In the records below, find the line containing "second_place: [604, 124]" and the line containing "first_place: [674, 440]"; please repeat exactly the lines from one to the other, both included, and nothing more.

········

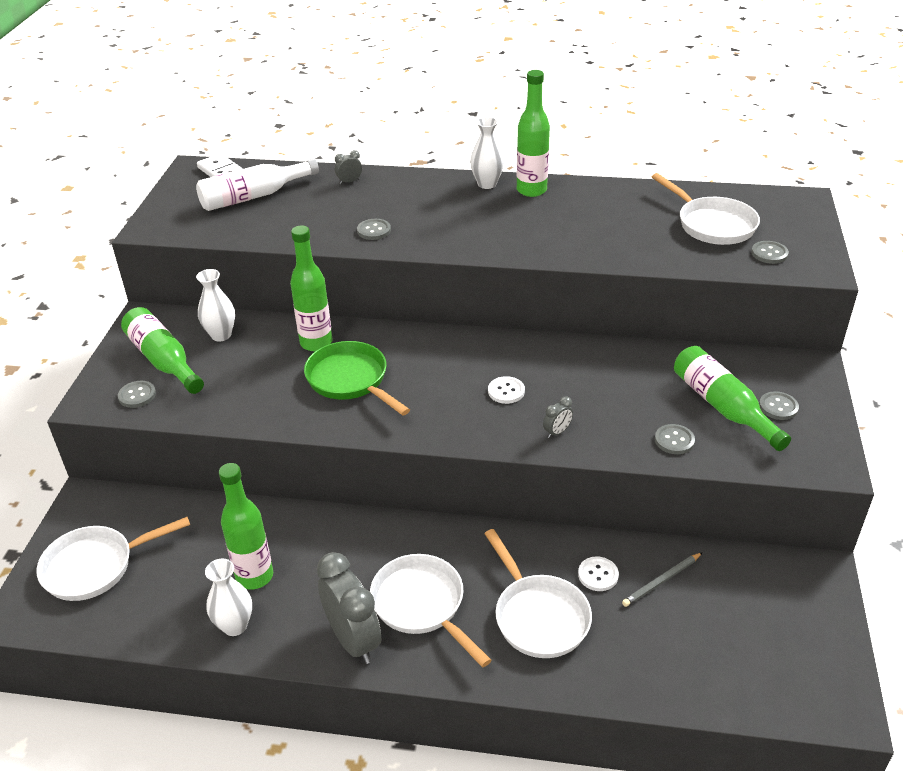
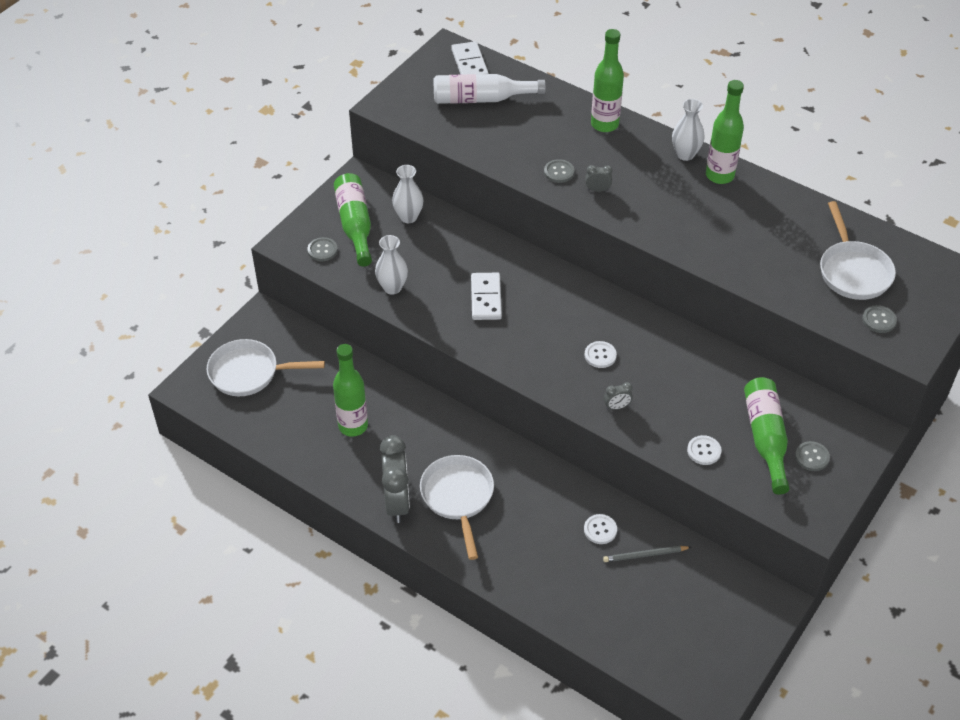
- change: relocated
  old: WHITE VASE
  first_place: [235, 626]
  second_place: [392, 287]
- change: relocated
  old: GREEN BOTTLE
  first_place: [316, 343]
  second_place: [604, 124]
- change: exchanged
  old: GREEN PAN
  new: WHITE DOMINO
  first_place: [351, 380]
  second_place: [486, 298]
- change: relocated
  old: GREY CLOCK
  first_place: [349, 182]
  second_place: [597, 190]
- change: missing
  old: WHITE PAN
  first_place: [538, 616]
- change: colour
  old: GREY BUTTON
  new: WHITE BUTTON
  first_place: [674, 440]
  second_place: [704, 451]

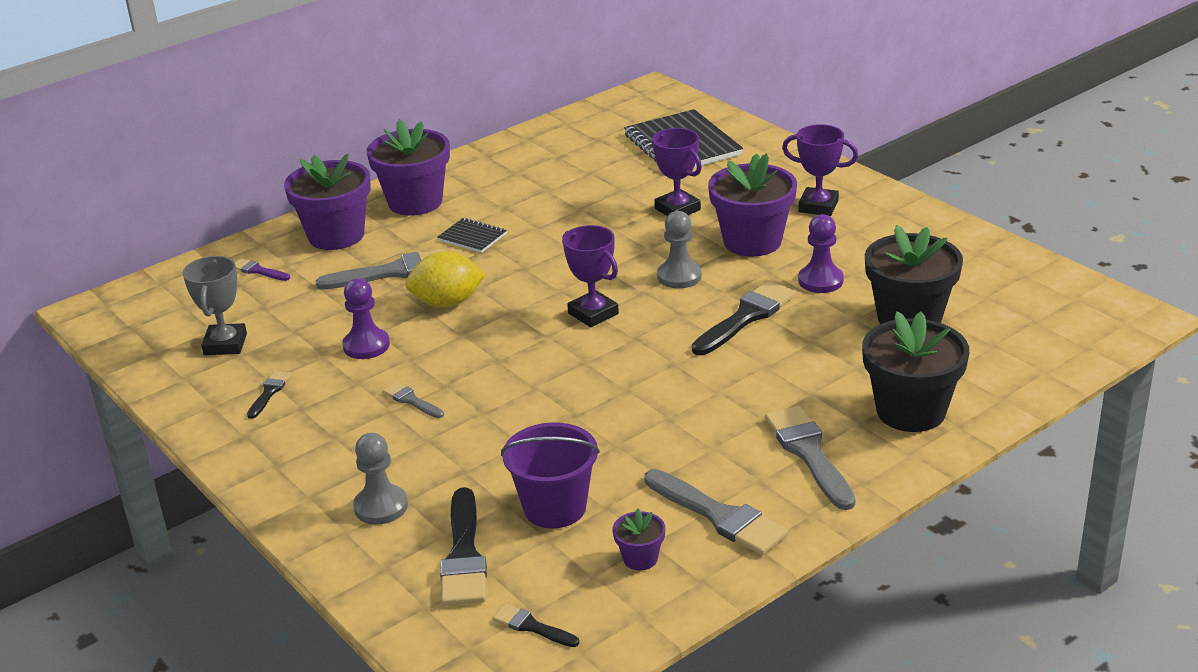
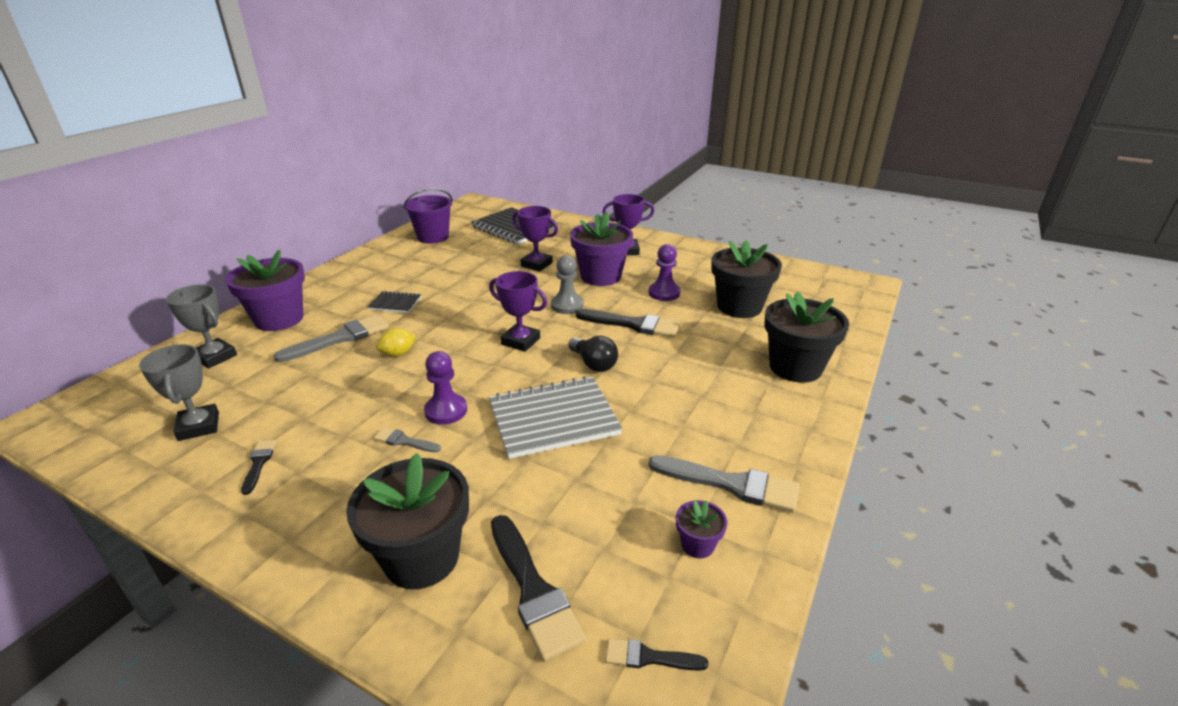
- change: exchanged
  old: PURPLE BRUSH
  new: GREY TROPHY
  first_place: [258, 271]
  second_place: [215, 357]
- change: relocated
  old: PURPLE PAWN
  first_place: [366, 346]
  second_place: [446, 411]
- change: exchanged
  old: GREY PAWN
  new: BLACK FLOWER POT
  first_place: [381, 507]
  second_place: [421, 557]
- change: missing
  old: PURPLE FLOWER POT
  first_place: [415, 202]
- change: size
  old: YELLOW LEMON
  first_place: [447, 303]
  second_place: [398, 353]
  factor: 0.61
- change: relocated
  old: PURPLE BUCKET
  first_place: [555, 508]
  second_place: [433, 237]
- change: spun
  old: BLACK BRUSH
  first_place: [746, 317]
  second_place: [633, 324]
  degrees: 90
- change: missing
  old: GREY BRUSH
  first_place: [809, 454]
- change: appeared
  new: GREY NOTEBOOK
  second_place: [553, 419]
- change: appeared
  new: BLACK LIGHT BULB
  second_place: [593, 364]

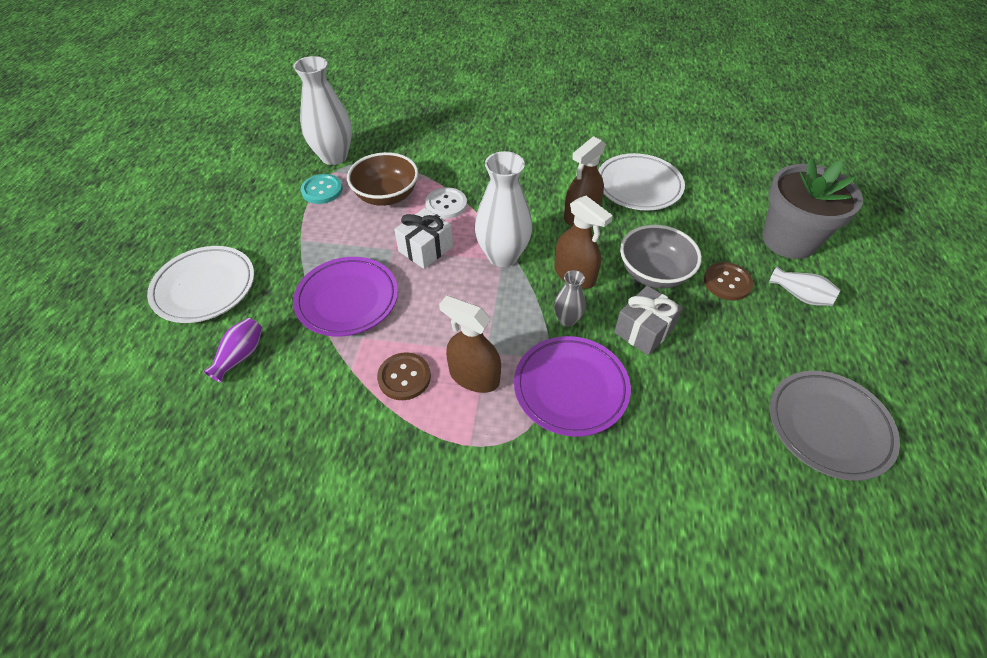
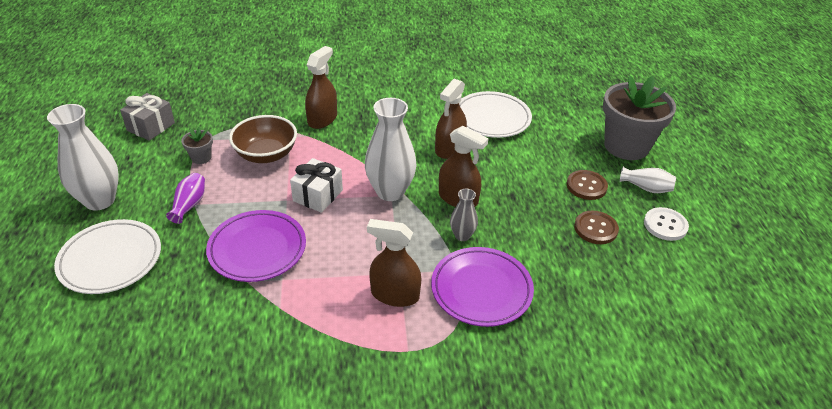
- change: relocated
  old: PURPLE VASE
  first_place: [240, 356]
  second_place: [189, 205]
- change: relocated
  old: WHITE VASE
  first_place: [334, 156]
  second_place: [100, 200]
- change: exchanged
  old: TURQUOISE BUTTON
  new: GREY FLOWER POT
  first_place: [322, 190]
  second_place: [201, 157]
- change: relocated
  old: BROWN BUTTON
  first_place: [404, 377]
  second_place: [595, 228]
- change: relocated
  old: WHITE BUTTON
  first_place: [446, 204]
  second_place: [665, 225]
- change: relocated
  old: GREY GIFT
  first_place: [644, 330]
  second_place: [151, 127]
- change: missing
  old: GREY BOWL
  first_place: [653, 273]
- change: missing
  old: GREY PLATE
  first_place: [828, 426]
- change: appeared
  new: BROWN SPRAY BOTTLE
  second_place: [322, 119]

········

Task answer.
  second_place: [604, 124]
- change: exchanged
  old: GREEN PAN
  new: WHITE DOMINO
  first_place: [351, 380]
  second_place: [486, 298]
- change: relocated
  old: GREY CLOCK
  first_place: [349, 182]
  second_place: [597, 190]
- change: missing
  old: WHITE PAN
  first_place: [538, 616]
- change: colour
  old: GREY BUTTON
  new: WHITE BUTTON
  first_place: [674, 440]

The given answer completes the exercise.